Directions: Go to the line in the entries below that holds "(190, 344) = (262, 215): none -> grey house" and repeat exactly from there through the line that holds "(518, 231) = (687, 422): none", inclusive.

Dataset entries:

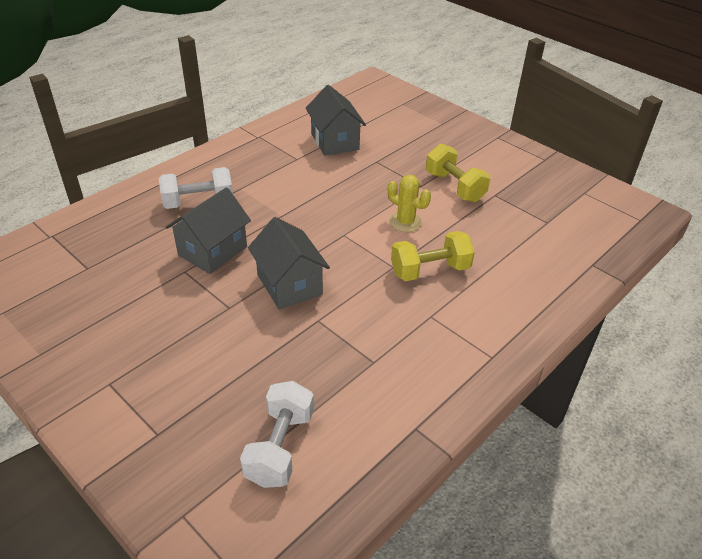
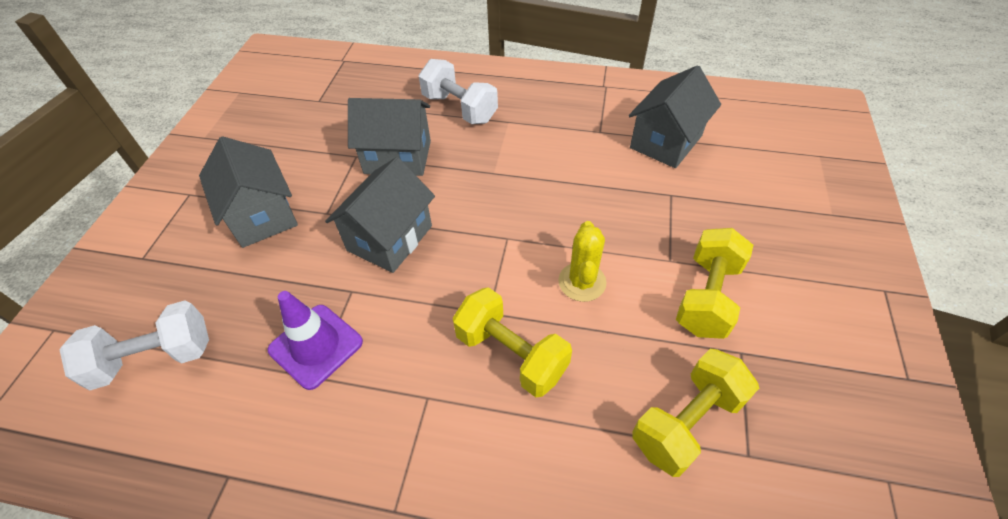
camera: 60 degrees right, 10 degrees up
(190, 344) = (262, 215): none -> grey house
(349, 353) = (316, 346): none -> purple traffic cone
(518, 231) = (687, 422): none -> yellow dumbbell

==

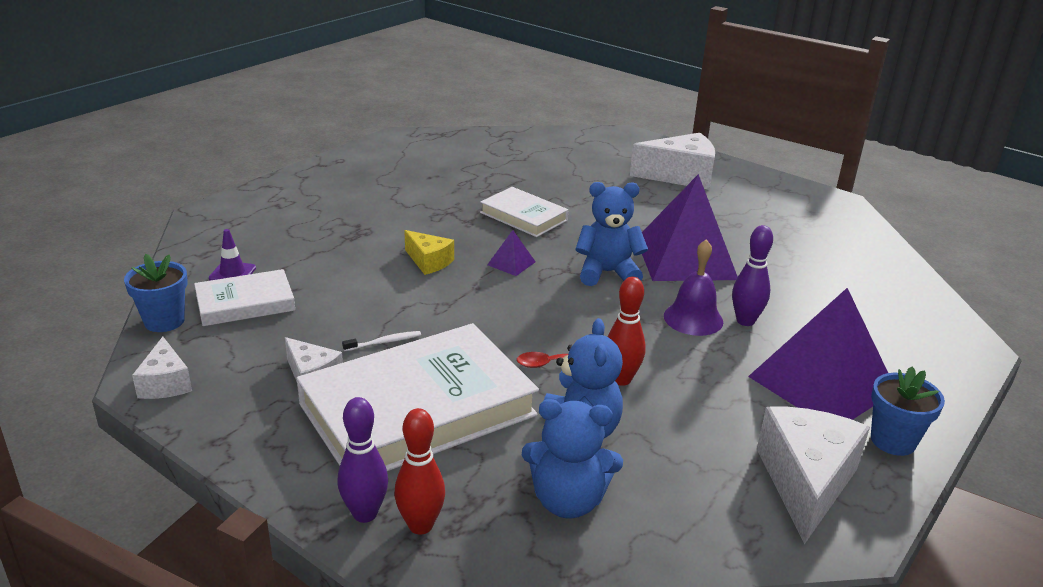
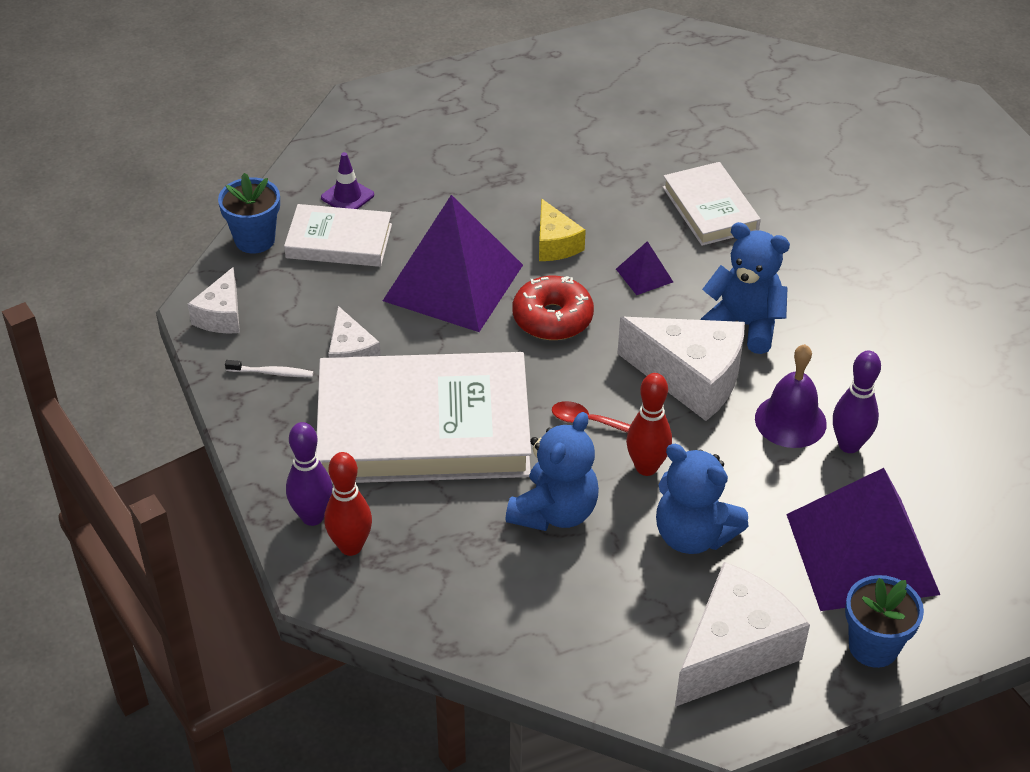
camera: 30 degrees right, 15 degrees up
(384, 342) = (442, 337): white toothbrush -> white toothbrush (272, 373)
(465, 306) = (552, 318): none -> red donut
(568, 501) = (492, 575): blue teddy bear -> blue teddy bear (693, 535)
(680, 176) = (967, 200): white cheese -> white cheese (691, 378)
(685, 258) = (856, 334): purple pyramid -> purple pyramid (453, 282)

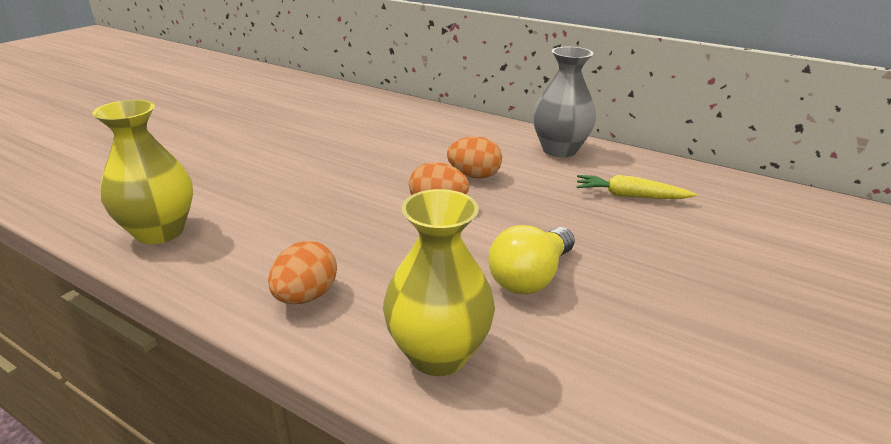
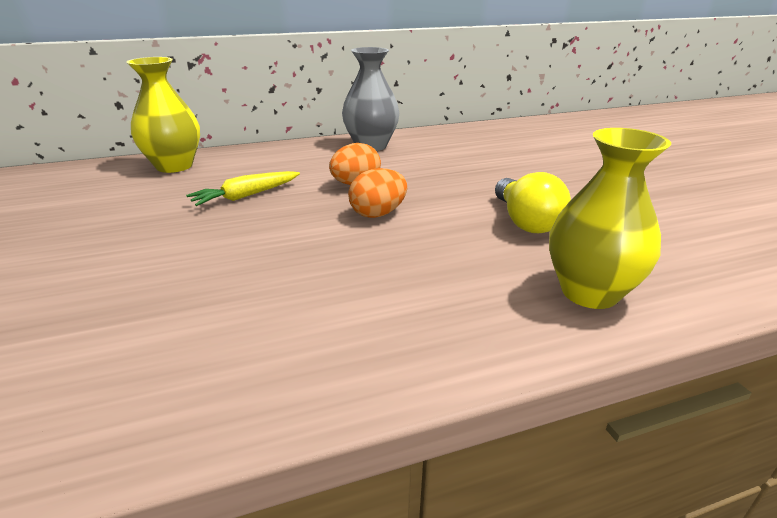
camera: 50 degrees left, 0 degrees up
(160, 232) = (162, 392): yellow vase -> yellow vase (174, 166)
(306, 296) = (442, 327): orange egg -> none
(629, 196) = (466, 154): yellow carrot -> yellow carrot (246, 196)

Exercise solution:
(190, 344) = (262, 215): none -> grey house
(349, 353) = (316, 346): none -> purple traffic cone
(518, 231) = (687, 422): none -> yellow dumbbell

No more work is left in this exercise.